===== Provided data =====

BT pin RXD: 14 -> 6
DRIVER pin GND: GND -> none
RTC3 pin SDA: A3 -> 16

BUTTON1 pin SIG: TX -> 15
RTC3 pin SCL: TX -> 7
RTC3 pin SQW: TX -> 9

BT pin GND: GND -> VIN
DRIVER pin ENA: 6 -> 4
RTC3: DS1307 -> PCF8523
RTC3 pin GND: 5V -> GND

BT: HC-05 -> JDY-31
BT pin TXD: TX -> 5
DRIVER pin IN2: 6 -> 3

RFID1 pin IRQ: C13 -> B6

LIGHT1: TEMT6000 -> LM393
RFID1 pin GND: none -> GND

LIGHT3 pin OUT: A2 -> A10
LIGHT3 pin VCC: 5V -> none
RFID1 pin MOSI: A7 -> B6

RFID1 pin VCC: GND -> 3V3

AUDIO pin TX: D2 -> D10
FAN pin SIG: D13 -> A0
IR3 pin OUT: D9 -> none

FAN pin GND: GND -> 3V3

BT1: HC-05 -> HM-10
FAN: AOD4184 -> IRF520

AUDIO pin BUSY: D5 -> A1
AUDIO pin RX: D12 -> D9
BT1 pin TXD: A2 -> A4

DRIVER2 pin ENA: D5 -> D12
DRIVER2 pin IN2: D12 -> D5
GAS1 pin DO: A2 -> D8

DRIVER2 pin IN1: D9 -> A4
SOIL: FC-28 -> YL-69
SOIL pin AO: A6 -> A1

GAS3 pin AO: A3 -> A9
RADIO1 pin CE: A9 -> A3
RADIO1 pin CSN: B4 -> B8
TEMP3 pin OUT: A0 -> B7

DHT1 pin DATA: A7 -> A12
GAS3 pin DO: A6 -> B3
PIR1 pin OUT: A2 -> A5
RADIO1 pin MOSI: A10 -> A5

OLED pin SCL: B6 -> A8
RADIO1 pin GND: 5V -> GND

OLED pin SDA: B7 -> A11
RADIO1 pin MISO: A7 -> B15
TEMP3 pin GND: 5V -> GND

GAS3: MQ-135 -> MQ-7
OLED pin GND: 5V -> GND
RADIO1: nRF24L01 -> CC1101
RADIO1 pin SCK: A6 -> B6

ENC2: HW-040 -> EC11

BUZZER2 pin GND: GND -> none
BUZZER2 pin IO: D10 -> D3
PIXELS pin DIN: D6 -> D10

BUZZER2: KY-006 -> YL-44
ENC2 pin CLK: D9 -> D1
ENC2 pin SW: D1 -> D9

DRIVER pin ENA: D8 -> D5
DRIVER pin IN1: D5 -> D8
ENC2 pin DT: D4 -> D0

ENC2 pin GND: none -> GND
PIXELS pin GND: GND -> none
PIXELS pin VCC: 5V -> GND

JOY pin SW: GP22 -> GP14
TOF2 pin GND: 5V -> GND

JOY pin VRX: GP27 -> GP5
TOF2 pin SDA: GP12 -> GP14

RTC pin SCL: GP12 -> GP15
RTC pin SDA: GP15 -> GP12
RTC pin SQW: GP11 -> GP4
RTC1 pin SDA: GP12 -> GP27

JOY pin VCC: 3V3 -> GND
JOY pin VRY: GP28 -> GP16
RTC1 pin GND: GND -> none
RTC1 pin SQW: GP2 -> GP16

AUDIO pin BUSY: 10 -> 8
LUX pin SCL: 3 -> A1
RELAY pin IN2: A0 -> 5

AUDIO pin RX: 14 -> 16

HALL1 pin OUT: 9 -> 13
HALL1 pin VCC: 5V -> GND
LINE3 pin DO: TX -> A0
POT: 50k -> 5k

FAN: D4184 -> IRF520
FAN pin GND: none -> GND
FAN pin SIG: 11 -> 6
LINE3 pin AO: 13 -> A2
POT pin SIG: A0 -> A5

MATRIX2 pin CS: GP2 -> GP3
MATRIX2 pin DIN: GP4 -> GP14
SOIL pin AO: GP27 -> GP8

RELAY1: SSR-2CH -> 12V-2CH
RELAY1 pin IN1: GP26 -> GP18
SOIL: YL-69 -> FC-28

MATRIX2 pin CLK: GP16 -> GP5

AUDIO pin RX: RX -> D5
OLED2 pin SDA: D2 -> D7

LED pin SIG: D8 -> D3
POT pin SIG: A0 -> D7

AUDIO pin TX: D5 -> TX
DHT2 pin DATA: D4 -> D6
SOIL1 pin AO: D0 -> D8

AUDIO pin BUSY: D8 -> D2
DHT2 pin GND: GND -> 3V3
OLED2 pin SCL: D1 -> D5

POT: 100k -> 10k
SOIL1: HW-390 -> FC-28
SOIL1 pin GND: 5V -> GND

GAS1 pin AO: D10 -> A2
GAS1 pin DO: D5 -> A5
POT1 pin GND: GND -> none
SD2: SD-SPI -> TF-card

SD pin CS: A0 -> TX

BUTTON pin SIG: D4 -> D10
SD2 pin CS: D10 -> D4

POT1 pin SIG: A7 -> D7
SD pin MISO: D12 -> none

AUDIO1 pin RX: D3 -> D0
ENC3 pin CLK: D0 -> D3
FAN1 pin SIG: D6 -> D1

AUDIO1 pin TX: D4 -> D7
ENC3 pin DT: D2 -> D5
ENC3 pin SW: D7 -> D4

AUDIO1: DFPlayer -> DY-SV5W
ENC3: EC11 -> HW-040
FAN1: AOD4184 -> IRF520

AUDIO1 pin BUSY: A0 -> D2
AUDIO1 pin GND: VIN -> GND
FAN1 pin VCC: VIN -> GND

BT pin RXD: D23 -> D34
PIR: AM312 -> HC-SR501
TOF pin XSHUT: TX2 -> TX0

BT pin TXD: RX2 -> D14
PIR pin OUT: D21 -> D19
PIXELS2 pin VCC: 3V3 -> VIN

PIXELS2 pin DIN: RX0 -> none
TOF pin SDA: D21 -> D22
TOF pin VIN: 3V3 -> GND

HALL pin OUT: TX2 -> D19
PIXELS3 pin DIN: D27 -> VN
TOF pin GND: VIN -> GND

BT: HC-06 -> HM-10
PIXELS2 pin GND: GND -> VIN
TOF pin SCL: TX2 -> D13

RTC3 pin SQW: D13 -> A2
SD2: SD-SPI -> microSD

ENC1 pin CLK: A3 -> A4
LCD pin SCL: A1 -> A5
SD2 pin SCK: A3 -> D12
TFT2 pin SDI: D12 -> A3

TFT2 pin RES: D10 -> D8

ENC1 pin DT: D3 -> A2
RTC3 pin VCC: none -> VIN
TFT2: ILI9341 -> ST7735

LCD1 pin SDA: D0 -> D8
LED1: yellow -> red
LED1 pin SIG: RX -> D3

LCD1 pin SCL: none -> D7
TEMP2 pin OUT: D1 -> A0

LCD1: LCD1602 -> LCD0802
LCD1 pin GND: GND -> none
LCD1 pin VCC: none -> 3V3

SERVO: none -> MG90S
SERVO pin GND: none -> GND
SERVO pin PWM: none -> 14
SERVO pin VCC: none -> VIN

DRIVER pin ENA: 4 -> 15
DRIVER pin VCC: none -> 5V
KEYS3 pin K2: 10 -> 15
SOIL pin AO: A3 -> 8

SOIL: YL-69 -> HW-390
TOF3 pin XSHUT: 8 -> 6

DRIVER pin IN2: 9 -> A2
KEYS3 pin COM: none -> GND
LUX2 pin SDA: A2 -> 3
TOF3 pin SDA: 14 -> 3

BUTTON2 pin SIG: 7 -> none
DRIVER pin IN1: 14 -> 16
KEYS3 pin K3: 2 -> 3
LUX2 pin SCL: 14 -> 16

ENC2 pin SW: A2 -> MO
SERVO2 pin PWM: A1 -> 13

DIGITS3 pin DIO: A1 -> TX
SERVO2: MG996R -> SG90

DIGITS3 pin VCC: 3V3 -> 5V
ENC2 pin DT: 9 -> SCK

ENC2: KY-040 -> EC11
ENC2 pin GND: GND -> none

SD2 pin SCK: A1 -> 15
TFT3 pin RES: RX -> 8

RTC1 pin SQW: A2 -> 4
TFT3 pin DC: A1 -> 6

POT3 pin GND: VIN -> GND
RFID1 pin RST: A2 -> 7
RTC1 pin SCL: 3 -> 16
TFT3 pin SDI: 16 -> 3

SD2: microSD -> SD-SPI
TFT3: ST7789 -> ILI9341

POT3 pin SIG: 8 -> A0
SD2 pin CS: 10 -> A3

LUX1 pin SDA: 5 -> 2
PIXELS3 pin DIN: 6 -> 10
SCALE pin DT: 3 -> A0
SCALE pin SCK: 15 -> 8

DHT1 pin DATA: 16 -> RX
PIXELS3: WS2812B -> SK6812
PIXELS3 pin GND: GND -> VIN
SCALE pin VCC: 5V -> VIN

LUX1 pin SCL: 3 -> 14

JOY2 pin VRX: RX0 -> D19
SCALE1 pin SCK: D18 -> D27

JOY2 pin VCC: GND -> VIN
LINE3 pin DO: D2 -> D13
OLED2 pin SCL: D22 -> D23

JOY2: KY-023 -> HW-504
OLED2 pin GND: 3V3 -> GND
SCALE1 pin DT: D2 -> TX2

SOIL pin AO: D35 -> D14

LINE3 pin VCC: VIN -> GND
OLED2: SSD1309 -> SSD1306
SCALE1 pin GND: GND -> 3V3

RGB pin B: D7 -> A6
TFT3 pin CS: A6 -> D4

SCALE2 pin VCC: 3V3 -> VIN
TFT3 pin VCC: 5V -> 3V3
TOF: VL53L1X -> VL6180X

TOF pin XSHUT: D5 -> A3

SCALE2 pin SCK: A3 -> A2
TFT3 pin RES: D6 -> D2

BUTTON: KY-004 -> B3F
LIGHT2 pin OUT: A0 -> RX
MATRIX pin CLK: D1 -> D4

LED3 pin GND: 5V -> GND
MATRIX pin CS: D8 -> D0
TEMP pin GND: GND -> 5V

=====

### Task to carry out
Above are some records; copy exactly the lines from the one with "BT pin RXD: D23 -> D34" through the one with "DIGITS3 pin DIO: A1 -> TX", both included, and no others.

### Your solution
BT pin RXD: D23 -> D34
PIR: AM312 -> HC-SR501
TOF pin XSHUT: TX2 -> TX0

BT pin TXD: RX2 -> D14
PIR pin OUT: D21 -> D19
PIXELS2 pin VCC: 3V3 -> VIN

PIXELS2 pin DIN: RX0 -> none
TOF pin SDA: D21 -> D22
TOF pin VIN: 3V3 -> GND

HALL pin OUT: TX2 -> D19
PIXELS3 pin DIN: D27 -> VN
TOF pin GND: VIN -> GND

BT: HC-06 -> HM-10
PIXELS2 pin GND: GND -> VIN
TOF pin SCL: TX2 -> D13

RTC3 pin SQW: D13 -> A2
SD2: SD-SPI -> microSD

ENC1 pin CLK: A3 -> A4
LCD pin SCL: A1 -> A5
SD2 pin SCK: A3 -> D12
TFT2 pin SDI: D12 -> A3

TFT2 pin RES: D10 -> D8

ENC1 pin DT: D3 -> A2
RTC3 pin VCC: none -> VIN
TFT2: ILI9341 -> ST7735

LCD1 pin SDA: D0 -> D8
LED1: yellow -> red
LED1 pin SIG: RX -> D3

LCD1 pin SCL: none -> D7
TEMP2 pin OUT: D1 -> A0

LCD1: LCD1602 -> LCD0802
LCD1 pin GND: GND -> none
LCD1 pin VCC: none -> 3V3

SERVO: none -> MG90S
SERVO pin GND: none -> GND
SERVO pin PWM: none -> 14
SERVO pin VCC: none -> VIN

DRIVER pin ENA: 4 -> 15
DRIVER pin VCC: none -> 5V
KEYS3 pin K2: 10 -> 15
SOIL pin AO: A3 -> 8

SOIL: YL-69 -> HW-390
TOF3 pin XSHUT: 8 -> 6

DRIVER pin IN2: 9 -> A2
KEYS3 pin COM: none -> GND
LUX2 pin SDA: A2 -> 3
TOF3 pin SDA: 14 -> 3

BUTTON2 pin SIG: 7 -> none
DRIVER pin IN1: 14 -> 16
KEYS3 pin K3: 2 -> 3
LUX2 pin SCL: 14 -> 16

ENC2 pin SW: A2 -> MO
SERVO2 pin PWM: A1 -> 13

DIGITS3 pin DIO: A1 -> TX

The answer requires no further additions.